---- Data entries

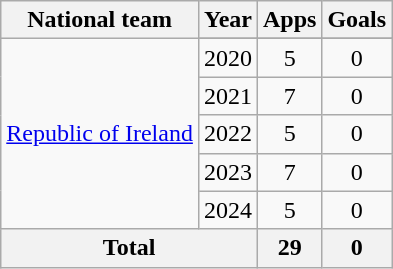
2020 (228, 58)
Year (228, 20)
Total (130, 248)
National team (100, 20)
2024 (228, 210)
2023 (228, 172)
29 (289, 248)
2022 (228, 134)
Goals (357, 20)
2021 (228, 96)
Apps (289, 20)
Republic of Ireland (100, 134)
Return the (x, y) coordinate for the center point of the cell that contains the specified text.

--------

Directions
Rewrite all the data with "Apps" changed to "Appearances" and every other line left as it is. Don't include the picture in your answer.

Solution
2020 (228, 58)
Year (228, 20)
Total (130, 248)
National team (100, 20)
2024 (228, 210)
2023 (228, 172)
29 (289, 248)
2022 (228, 134)
Goals (357, 20)
2021 (228, 96)
Appearances (289, 20)
Republic of Ireland (100, 134)
Return the (x, y) coordinate for the center point of the cell that contains the specified text.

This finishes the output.